Your task is to find every line in the records that holds the string "capsule" and copy it.

++++ SOURCE MATERIAL ++++

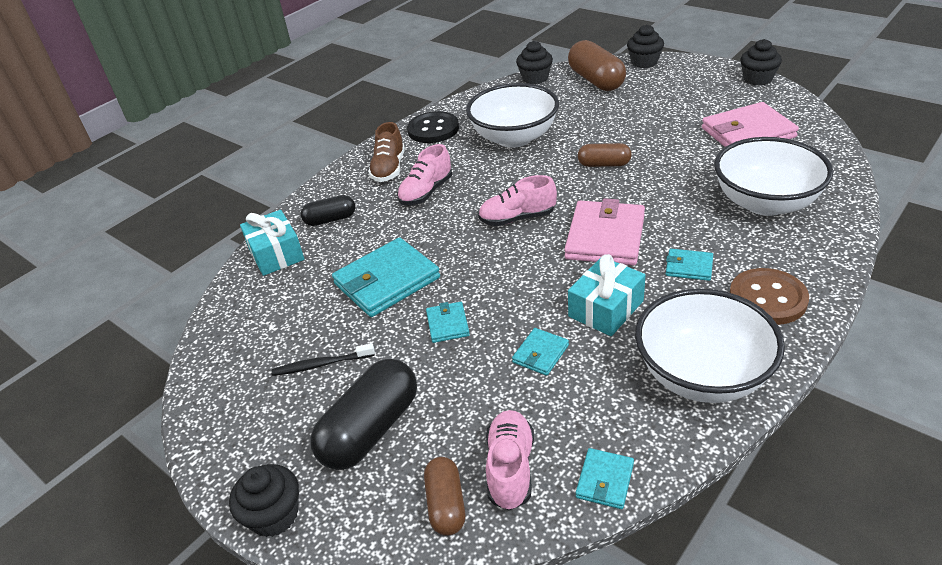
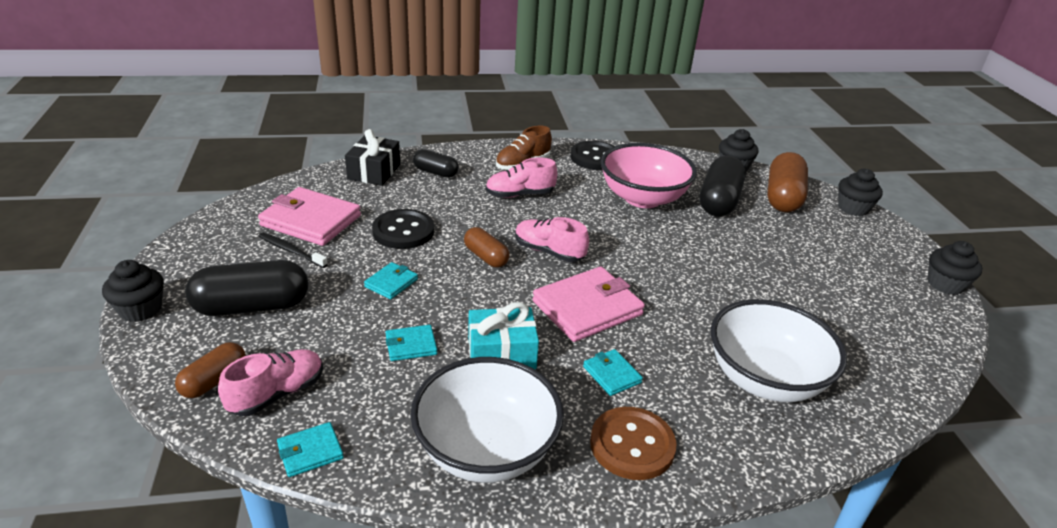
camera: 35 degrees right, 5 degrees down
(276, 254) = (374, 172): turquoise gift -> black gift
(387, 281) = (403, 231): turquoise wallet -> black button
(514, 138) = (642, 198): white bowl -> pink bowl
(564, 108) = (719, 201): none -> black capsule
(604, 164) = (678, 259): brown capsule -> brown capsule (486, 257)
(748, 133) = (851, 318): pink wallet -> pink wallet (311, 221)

++++

SOLUTION TO THIS EXERCISE
(564, 108) = (719, 201): none -> black capsule
(604, 164) = (678, 259): brown capsule -> brown capsule (486, 257)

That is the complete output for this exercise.